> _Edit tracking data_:
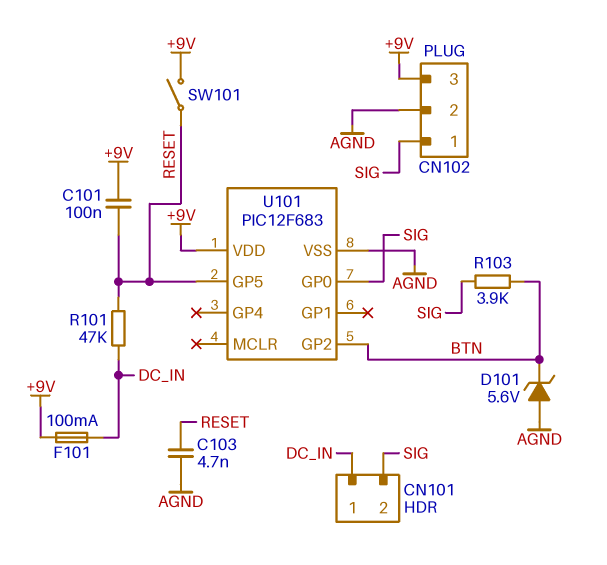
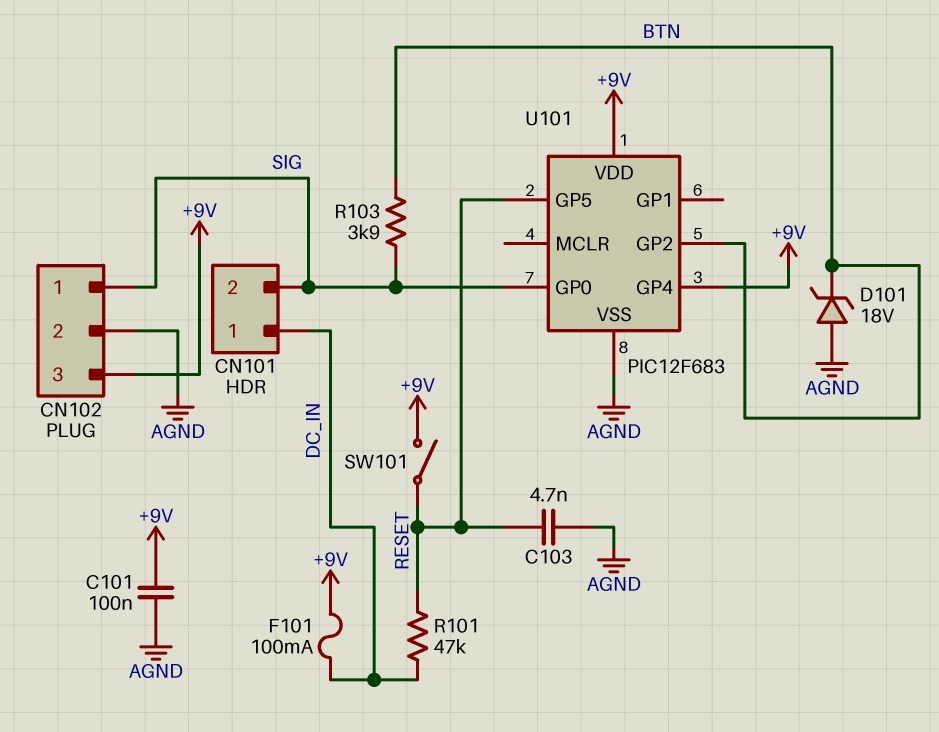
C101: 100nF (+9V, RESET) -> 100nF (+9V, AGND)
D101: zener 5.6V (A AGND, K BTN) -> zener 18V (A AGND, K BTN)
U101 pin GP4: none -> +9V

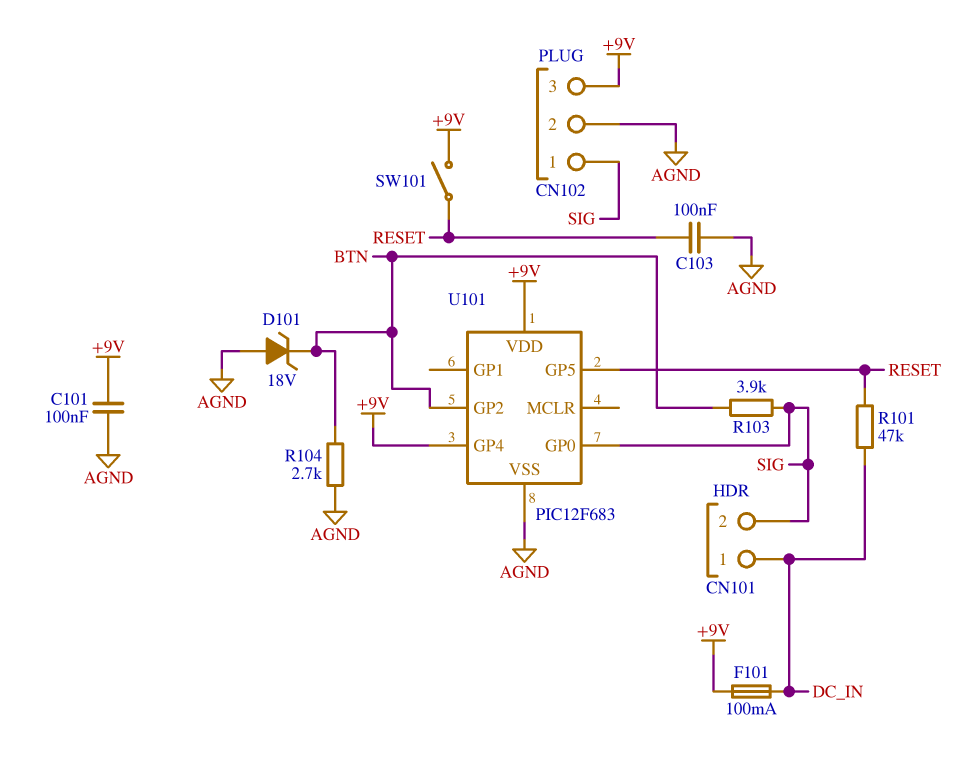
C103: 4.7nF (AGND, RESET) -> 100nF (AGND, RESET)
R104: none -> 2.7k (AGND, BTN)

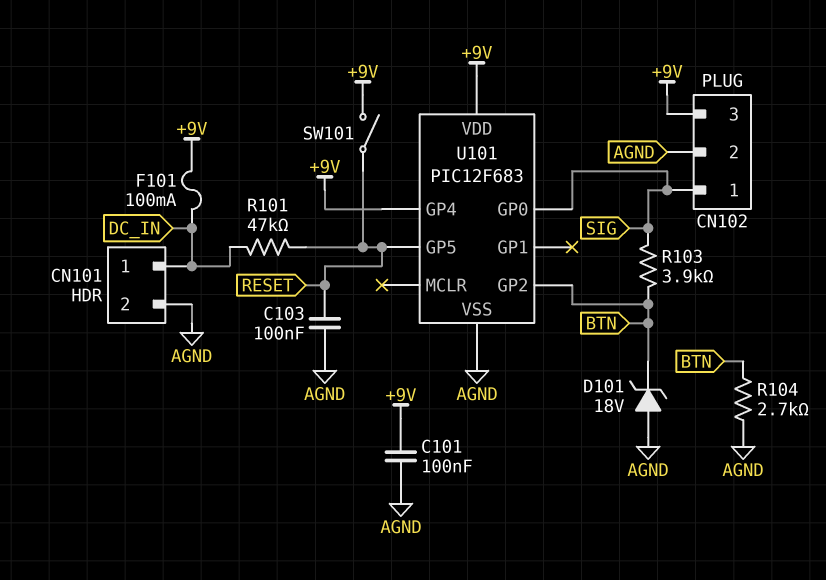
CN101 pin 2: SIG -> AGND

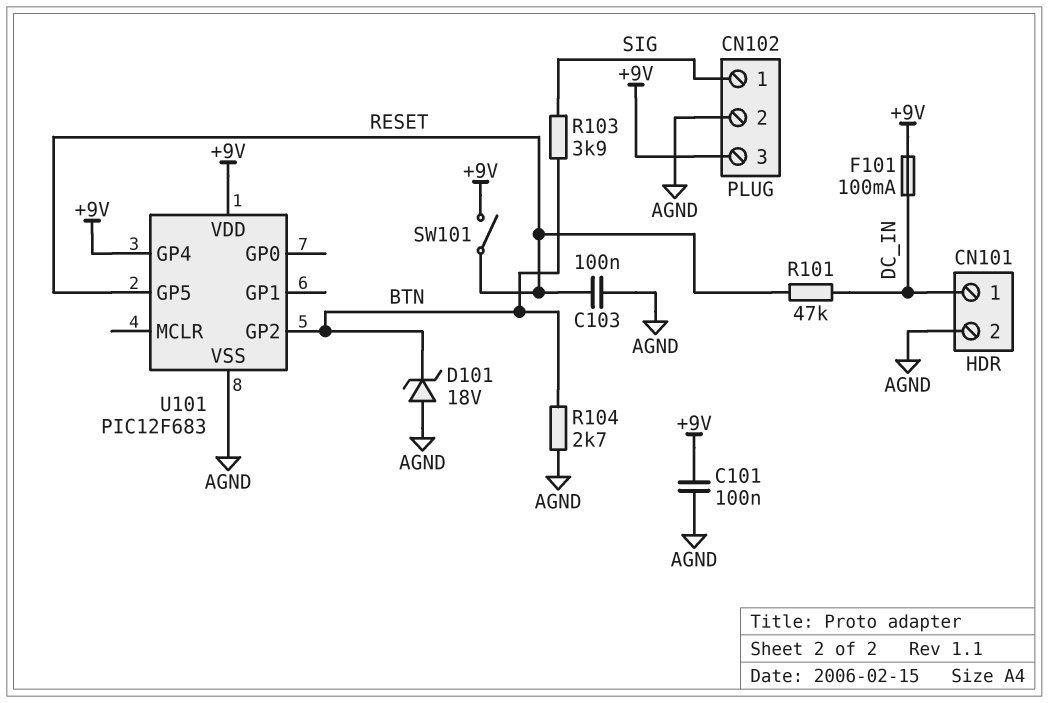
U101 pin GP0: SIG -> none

> _WHAT THIS TASK INVOLVES_: Exactly the lines from the one with "R104: none -> 2.7k (AGND, BTN)" through the end of the records are to be repeated, both ends included, and pictures are to be omitted.

> _OUTPUT_:
R104: none -> 2.7k (AGND, BTN)

CN101 pin 2: SIG -> AGND

U101 pin GP0: SIG -> none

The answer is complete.